▶ [The problem]:
Starting at the line below holding "R13: 11k (+3V3, N6) -> 1.8k (+3V3, N6)" and stopping at the line holding "R4: 27k (+9V, RESET) -> 27k (+9V, IC9/PA6)", print every line exactly, both ends included, and leave the rest out.

--- Given records Enclosed Below ---

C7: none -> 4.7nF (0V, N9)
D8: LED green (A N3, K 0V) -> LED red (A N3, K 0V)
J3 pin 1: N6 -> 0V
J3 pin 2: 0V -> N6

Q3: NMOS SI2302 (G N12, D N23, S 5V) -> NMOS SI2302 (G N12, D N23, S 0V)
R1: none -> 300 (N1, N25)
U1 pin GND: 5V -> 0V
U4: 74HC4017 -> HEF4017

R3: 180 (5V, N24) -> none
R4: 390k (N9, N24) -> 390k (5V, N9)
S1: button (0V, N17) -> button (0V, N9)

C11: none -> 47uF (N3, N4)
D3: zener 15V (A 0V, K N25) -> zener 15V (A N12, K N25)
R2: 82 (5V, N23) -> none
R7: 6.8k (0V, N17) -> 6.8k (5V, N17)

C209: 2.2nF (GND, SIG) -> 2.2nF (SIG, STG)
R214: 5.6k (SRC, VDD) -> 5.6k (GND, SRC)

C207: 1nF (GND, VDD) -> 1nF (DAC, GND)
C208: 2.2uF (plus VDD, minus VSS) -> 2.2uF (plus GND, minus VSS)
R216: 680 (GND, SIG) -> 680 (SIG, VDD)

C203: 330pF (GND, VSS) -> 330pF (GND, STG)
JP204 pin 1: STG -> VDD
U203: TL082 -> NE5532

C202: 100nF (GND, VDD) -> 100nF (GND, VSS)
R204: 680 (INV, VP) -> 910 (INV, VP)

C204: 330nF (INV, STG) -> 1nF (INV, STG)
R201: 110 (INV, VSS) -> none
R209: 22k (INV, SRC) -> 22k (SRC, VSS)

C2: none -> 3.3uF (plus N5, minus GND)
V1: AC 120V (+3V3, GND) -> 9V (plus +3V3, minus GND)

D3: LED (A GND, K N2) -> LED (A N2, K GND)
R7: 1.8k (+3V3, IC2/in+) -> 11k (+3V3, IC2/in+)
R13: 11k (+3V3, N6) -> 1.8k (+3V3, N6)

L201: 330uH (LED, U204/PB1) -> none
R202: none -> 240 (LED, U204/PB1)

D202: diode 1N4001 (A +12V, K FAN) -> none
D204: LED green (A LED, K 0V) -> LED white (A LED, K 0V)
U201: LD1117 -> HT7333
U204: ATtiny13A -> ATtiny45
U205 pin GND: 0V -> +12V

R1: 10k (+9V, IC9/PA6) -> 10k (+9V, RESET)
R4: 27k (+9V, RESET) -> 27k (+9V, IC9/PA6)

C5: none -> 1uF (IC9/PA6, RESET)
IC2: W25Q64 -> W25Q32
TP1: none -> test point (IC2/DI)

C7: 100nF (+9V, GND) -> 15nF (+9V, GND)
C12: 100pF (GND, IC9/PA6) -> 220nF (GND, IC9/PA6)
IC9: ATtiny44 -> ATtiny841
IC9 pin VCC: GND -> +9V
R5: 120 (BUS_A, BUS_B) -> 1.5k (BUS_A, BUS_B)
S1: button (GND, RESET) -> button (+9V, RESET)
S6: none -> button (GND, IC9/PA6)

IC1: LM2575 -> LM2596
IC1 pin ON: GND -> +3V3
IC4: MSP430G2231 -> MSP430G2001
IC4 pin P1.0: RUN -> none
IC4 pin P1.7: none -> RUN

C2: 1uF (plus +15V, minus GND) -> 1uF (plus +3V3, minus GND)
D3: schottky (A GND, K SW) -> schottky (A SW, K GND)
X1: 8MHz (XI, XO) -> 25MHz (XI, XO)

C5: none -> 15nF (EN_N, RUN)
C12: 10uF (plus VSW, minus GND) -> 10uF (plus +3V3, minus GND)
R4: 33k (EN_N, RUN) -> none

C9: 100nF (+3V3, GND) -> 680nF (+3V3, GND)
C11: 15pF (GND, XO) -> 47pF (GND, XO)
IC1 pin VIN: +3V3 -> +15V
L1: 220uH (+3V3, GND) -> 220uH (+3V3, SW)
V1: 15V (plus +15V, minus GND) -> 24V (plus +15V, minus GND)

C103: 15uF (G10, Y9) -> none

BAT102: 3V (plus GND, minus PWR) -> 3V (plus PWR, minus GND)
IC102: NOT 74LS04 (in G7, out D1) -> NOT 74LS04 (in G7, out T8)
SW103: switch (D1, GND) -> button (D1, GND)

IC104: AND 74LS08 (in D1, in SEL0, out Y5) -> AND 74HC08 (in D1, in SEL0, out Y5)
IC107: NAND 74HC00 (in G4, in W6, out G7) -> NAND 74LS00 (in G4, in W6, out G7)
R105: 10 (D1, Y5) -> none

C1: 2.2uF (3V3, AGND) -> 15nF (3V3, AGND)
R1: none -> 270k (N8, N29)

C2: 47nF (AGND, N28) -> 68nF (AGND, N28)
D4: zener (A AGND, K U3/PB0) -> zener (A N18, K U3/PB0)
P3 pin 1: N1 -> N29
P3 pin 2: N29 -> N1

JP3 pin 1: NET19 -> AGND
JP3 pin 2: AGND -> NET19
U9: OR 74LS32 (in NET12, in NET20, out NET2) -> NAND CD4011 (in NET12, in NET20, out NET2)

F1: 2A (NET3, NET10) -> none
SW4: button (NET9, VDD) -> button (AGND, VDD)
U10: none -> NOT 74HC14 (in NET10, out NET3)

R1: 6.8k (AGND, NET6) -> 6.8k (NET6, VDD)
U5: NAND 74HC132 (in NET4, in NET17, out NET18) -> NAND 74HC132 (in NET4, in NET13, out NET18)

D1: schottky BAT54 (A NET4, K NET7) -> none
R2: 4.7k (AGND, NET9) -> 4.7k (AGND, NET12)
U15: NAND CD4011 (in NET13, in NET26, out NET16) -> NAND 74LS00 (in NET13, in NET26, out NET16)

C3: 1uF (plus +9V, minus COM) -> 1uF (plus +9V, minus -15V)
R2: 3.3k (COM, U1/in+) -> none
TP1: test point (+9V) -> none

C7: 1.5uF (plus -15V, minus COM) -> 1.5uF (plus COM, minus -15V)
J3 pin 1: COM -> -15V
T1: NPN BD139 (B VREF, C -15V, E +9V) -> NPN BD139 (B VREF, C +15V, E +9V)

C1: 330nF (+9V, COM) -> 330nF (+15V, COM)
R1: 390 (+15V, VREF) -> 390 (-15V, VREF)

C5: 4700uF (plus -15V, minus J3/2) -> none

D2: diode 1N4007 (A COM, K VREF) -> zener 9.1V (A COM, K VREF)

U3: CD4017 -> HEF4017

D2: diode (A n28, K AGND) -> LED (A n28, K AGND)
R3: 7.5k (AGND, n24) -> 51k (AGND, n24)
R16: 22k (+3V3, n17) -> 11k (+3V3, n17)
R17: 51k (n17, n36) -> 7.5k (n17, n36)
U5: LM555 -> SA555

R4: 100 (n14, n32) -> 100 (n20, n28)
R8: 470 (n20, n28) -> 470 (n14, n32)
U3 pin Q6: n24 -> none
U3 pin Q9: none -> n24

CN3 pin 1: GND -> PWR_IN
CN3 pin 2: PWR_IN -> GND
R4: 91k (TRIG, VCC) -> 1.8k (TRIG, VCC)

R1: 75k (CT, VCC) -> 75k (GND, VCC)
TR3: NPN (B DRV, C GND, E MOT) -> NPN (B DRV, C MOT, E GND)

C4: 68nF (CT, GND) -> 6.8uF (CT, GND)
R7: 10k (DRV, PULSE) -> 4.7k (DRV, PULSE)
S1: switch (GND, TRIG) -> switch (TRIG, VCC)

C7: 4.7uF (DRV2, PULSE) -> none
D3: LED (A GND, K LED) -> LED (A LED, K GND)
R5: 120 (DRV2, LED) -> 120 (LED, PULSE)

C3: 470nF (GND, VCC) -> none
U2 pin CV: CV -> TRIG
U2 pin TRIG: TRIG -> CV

--- End of Enclosed Given records ---

▶ [Your response]:
R13: 11k (+3V3, N6) -> 1.8k (+3V3, N6)

L201: 330uH (LED, U204/PB1) -> none
R202: none -> 240 (LED, U204/PB1)

D202: diode 1N4001 (A +12V, K FAN) -> none
D204: LED green (A LED, K 0V) -> LED white (A LED, K 0V)
U201: LD1117 -> HT7333
U204: ATtiny13A -> ATtiny45
U205 pin GND: 0V -> +12V

R1: 10k (+9V, IC9/PA6) -> 10k (+9V, RESET)
R4: 27k (+9V, RESET) -> 27k (+9V, IC9/PA6)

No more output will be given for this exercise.